>> BEGIN Provided data

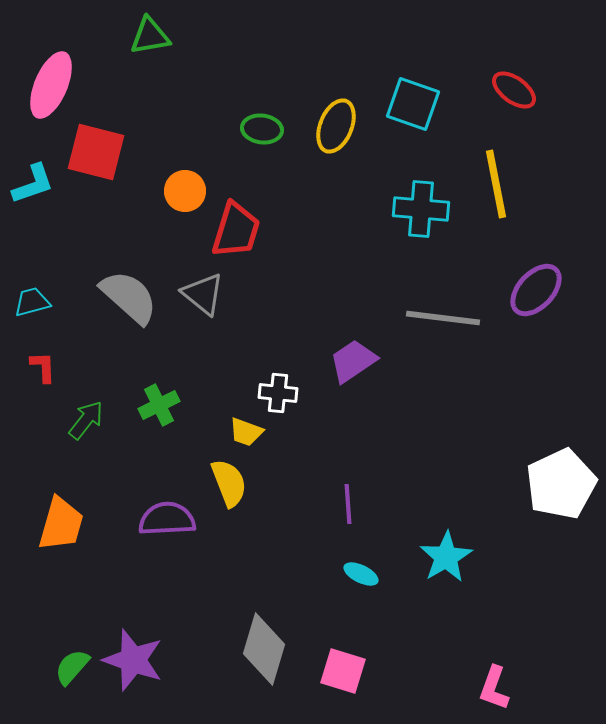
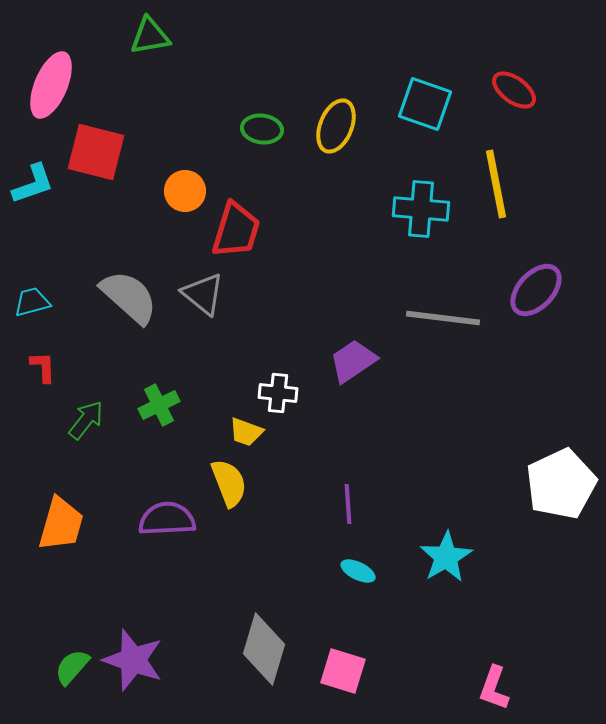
cyan square: moved 12 px right
cyan ellipse: moved 3 px left, 3 px up
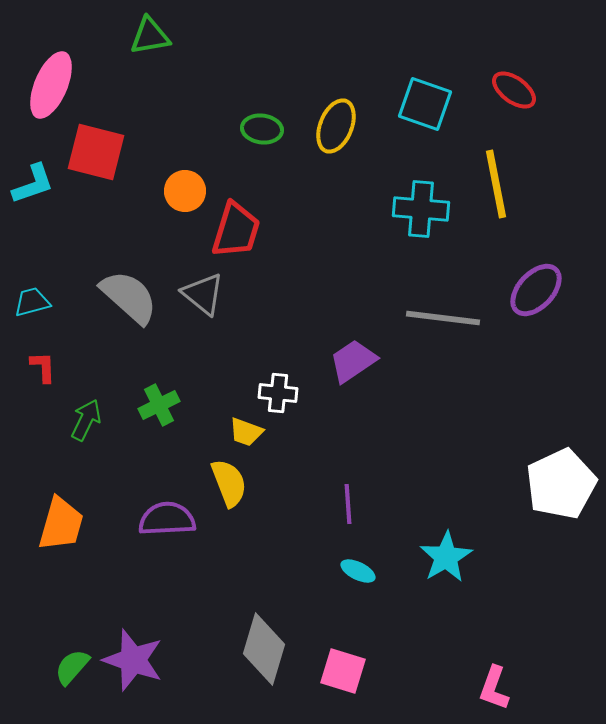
green arrow: rotated 12 degrees counterclockwise
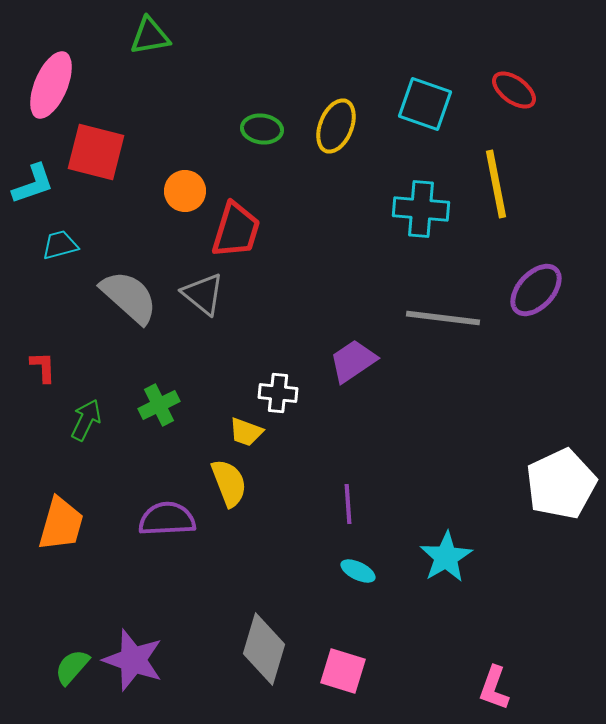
cyan trapezoid: moved 28 px right, 57 px up
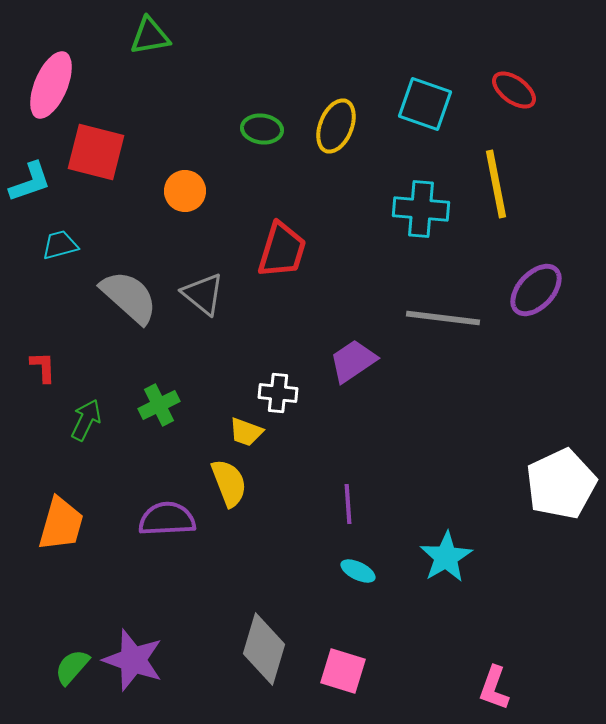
cyan L-shape: moved 3 px left, 2 px up
red trapezoid: moved 46 px right, 20 px down
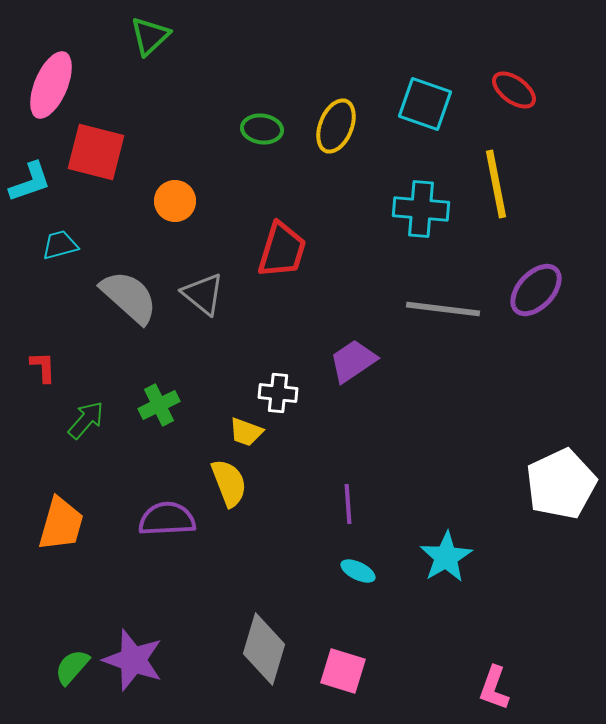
green triangle: rotated 33 degrees counterclockwise
orange circle: moved 10 px left, 10 px down
gray line: moved 9 px up
green arrow: rotated 15 degrees clockwise
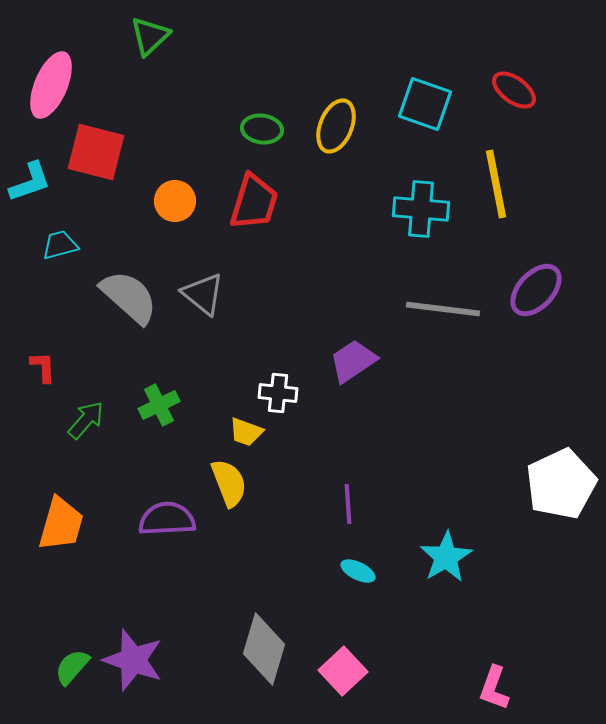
red trapezoid: moved 28 px left, 48 px up
pink square: rotated 30 degrees clockwise
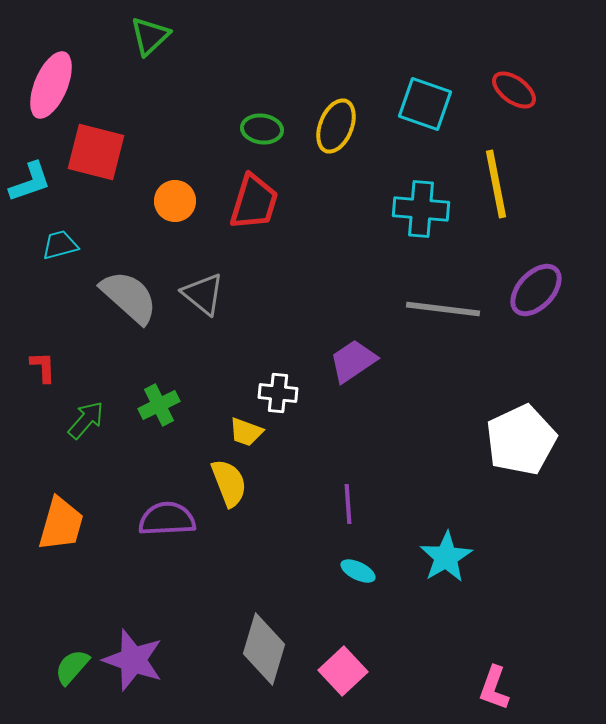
white pentagon: moved 40 px left, 44 px up
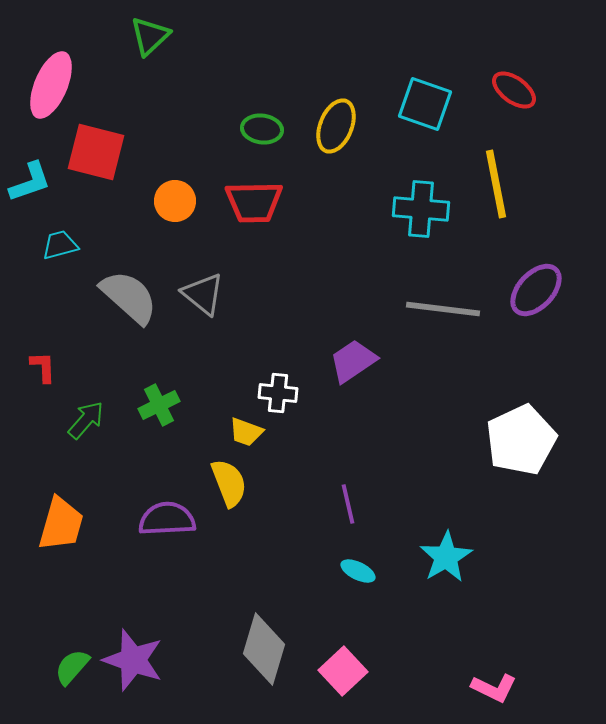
red trapezoid: rotated 72 degrees clockwise
purple line: rotated 9 degrees counterclockwise
pink L-shape: rotated 84 degrees counterclockwise
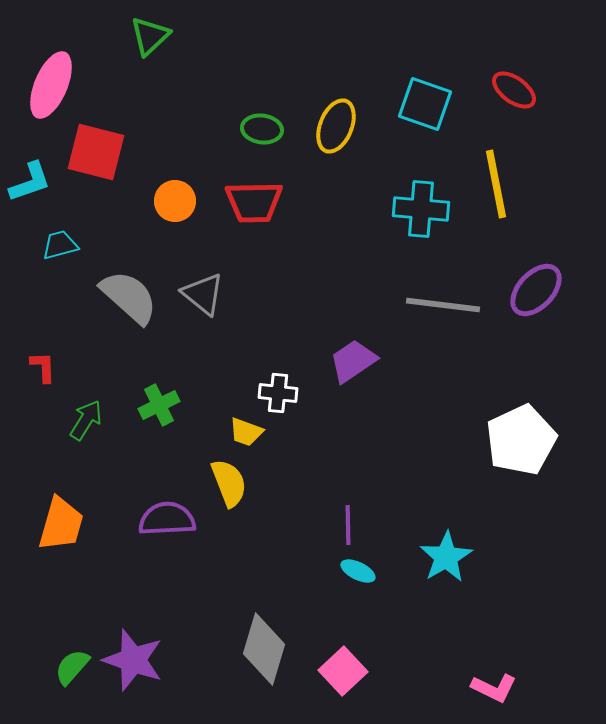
gray line: moved 4 px up
green arrow: rotated 9 degrees counterclockwise
purple line: moved 21 px down; rotated 12 degrees clockwise
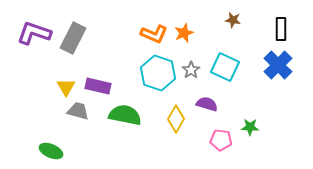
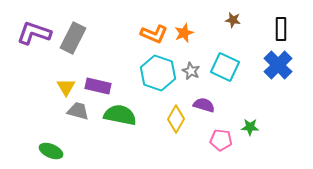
gray star: moved 1 px down; rotated 12 degrees counterclockwise
purple semicircle: moved 3 px left, 1 px down
green semicircle: moved 5 px left
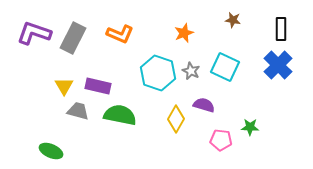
orange L-shape: moved 34 px left
yellow triangle: moved 2 px left, 1 px up
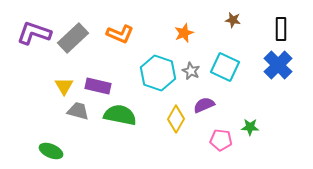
gray rectangle: rotated 20 degrees clockwise
purple semicircle: rotated 40 degrees counterclockwise
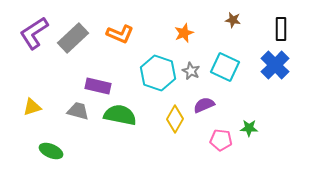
purple L-shape: rotated 52 degrees counterclockwise
blue cross: moved 3 px left
yellow triangle: moved 32 px left, 21 px down; rotated 42 degrees clockwise
yellow diamond: moved 1 px left
green star: moved 1 px left, 1 px down
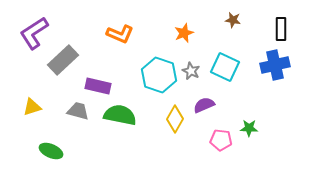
gray rectangle: moved 10 px left, 22 px down
blue cross: rotated 32 degrees clockwise
cyan hexagon: moved 1 px right, 2 px down
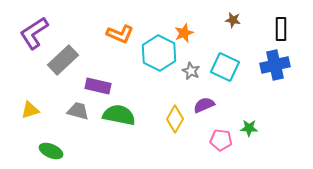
cyan hexagon: moved 22 px up; rotated 8 degrees clockwise
yellow triangle: moved 2 px left, 3 px down
green semicircle: moved 1 px left
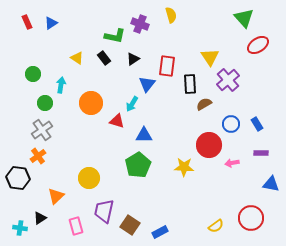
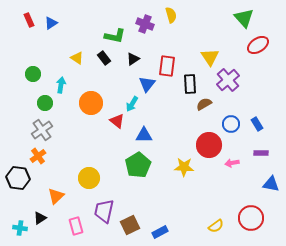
red rectangle at (27, 22): moved 2 px right, 2 px up
purple cross at (140, 24): moved 5 px right
red triangle at (117, 121): rotated 21 degrees clockwise
brown square at (130, 225): rotated 30 degrees clockwise
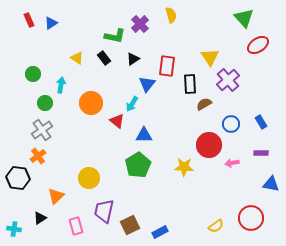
purple cross at (145, 24): moved 5 px left; rotated 24 degrees clockwise
blue rectangle at (257, 124): moved 4 px right, 2 px up
cyan cross at (20, 228): moved 6 px left, 1 px down
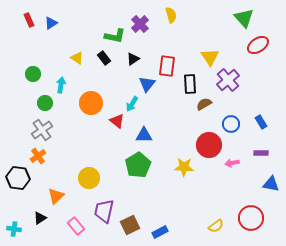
pink rectangle at (76, 226): rotated 24 degrees counterclockwise
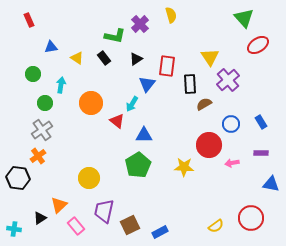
blue triangle at (51, 23): moved 24 px down; rotated 24 degrees clockwise
black triangle at (133, 59): moved 3 px right
orange triangle at (56, 196): moved 3 px right, 9 px down
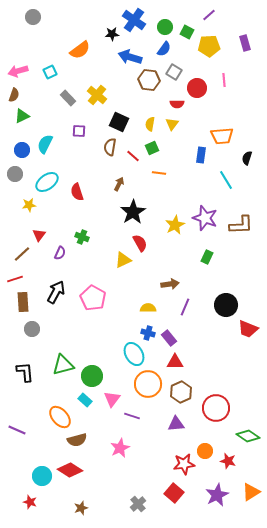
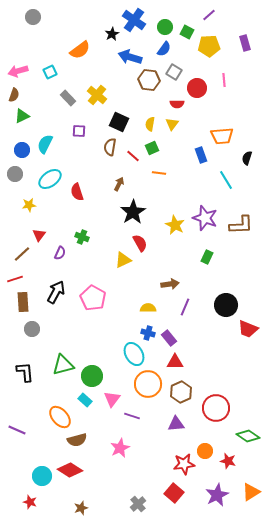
black star at (112, 34): rotated 24 degrees counterclockwise
blue rectangle at (201, 155): rotated 28 degrees counterclockwise
cyan ellipse at (47, 182): moved 3 px right, 3 px up
yellow star at (175, 225): rotated 18 degrees counterclockwise
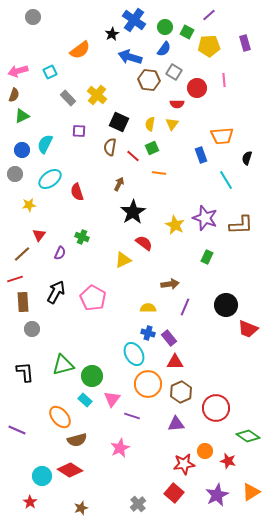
red semicircle at (140, 243): moved 4 px right; rotated 24 degrees counterclockwise
red star at (30, 502): rotated 16 degrees clockwise
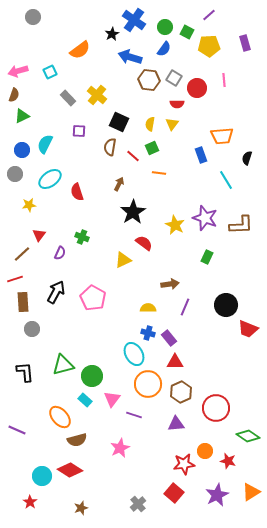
gray square at (174, 72): moved 6 px down
purple line at (132, 416): moved 2 px right, 1 px up
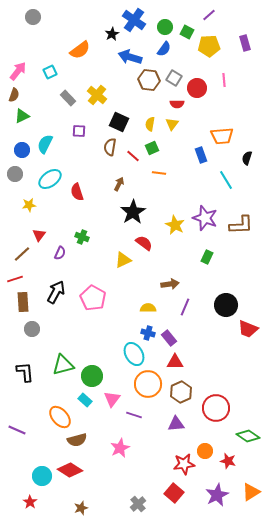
pink arrow at (18, 71): rotated 144 degrees clockwise
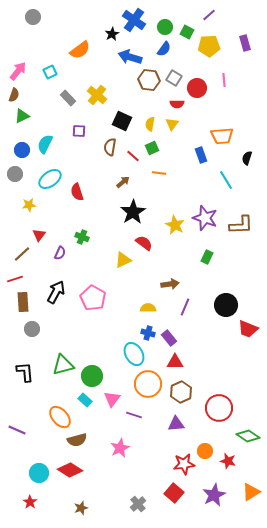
black square at (119, 122): moved 3 px right, 1 px up
brown arrow at (119, 184): moved 4 px right, 2 px up; rotated 24 degrees clockwise
red circle at (216, 408): moved 3 px right
cyan circle at (42, 476): moved 3 px left, 3 px up
purple star at (217, 495): moved 3 px left
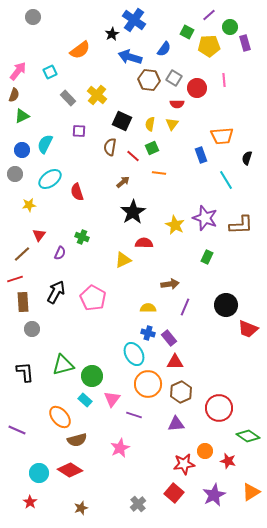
green circle at (165, 27): moved 65 px right
red semicircle at (144, 243): rotated 36 degrees counterclockwise
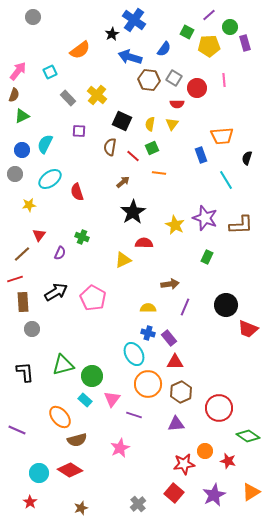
black arrow at (56, 292): rotated 30 degrees clockwise
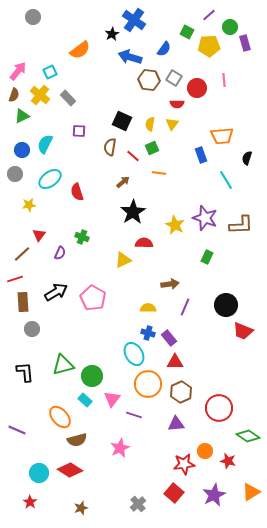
yellow cross at (97, 95): moved 57 px left
red trapezoid at (248, 329): moved 5 px left, 2 px down
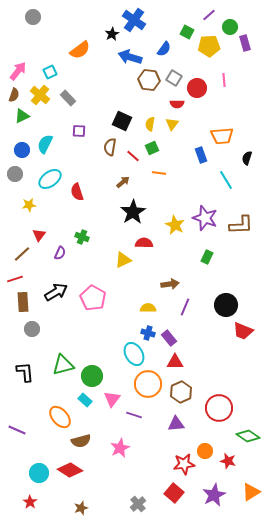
brown semicircle at (77, 440): moved 4 px right, 1 px down
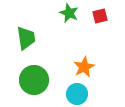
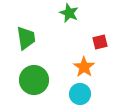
red square: moved 26 px down
orange star: rotated 10 degrees counterclockwise
cyan circle: moved 3 px right
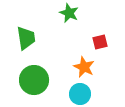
orange star: rotated 10 degrees counterclockwise
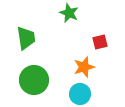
orange star: rotated 30 degrees clockwise
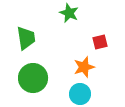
green circle: moved 1 px left, 2 px up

>> END Provided data

§ **Written problem**: Can you write out the material above again with "anticlockwise" substituted for "counterclockwise" everywhere, changing nothing else and leaving out the picture lines?

§ **The completed task**:
cyan square: moved 12 px right
cyan ellipse: moved 3 px left, 3 px up
green arrow: rotated 12 degrees anticlockwise
cyan trapezoid: moved 28 px right, 57 px up
cyan L-shape: moved 3 px left, 2 px up
red trapezoid: moved 46 px right, 20 px down
green triangle: rotated 33 degrees anticlockwise
orange circle: moved 10 px left, 10 px down
gray line: moved 9 px up
green arrow: rotated 15 degrees clockwise
red trapezoid: moved 28 px left, 48 px up
pink square: rotated 30 degrees clockwise
white pentagon: moved 40 px left, 44 px up
red trapezoid: rotated 72 degrees clockwise
purple line: rotated 9 degrees anticlockwise
pink L-shape: rotated 84 degrees anticlockwise
gray line: moved 4 px up
green arrow: rotated 9 degrees anticlockwise
purple line: moved 21 px down; rotated 12 degrees clockwise
gray star: moved 1 px down; rotated 12 degrees anticlockwise
purple semicircle: moved 3 px left, 1 px down
green semicircle: moved 5 px left
orange L-shape: moved 34 px left
yellow triangle: moved 2 px left, 1 px up
gray rectangle: rotated 20 degrees clockwise
purple semicircle: rotated 40 degrees anticlockwise
purple L-shape: rotated 52 degrees anticlockwise
blue cross: moved 3 px left
yellow triangle: moved 32 px left, 21 px down; rotated 42 degrees clockwise
yellow diamond: moved 1 px left
green star: moved 1 px left, 1 px down
gray rectangle: moved 10 px left, 22 px down
blue cross: rotated 32 degrees clockwise
cyan hexagon: moved 1 px right, 2 px down
cyan hexagon: moved 22 px up; rotated 8 degrees clockwise
yellow triangle: moved 2 px left, 3 px down
green semicircle: moved 1 px left
red rectangle at (27, 22): moved 2 px right, 2 px up
purple cross at (140, 24): moved 5 px right
red triangle at (117, 121): rotated 21 degrees clockwise
brown square at (130, 225): rotated 30 degrees clockwise
purple cross at (145, 24): moved 5 px left; rotated 24 degrees clockwise
blue rectangle at (257, 124): moved 4 px right, 2 px up
cyan cross at (20, 228): moved 6 px left, 1 px down
pink rectangle at (76, 226): rotated 24 degrees anticlockwise
blue triangle at (51, 23): moved 24 px down; rotated 24 degrees clockwise
black triangle at (133, 59): moved 3 px right
orange triangle at (56, 196): moved 3 px right, 9 px down
black star at (112, 34): rotated 24 degrees anticlockwise
blue rectangle at (201, 155): rotated 28 degrees anticlockwise
cyan ellipse at (47, 182): moved 3 px right, 3 px up
yellow star at (175, 225): rotated 18 degrees anticlockwise
red semicircle at (140, 243): moved 4 px right; rotated 24 degrees anticlockwise
red star at (30, 502): rotated 16 degrees clockwise
gray square at (174, 72): moved 6 px down
purple line at (132, 416): moved 2 px right, 1 px up
pink arrow at (18, 71): rotated 144 degrees clockwise
black square at (119, 122): moved 3 px right, 1 px up
brown arrow at (119, 184): moved 4 px right, 2 px up; rotated 24 degrees clockwise
red circle at (216, 408): moved 3 px right
cyan circle at (42, 476): moved 3 px left, 3 px up
purple star at (217, 495): moved 3 px left
green circle at (165, 27): moved 65 px right
red semicircle at (144, 243): rotated 36 degrees anticlockwise
black arrow at (56, 292): rotated 30 degrees clockwise
yellow cross at (97, 95): moved 57 px left
red trapezoid at (248, 329): moved 5 px left, 2 px down
brown semicircle at (77, 440): moved 4 px right, 1 px down
red square: moved 26 px down
orange star: rotated 10 degrees anticlockwise
cyan circle: moved 3 px right
orange star: rotated 10 degrees anticlockwise
orange star: rotated 30 degrees clockwise
green circle: moved 1 px left, 2 px up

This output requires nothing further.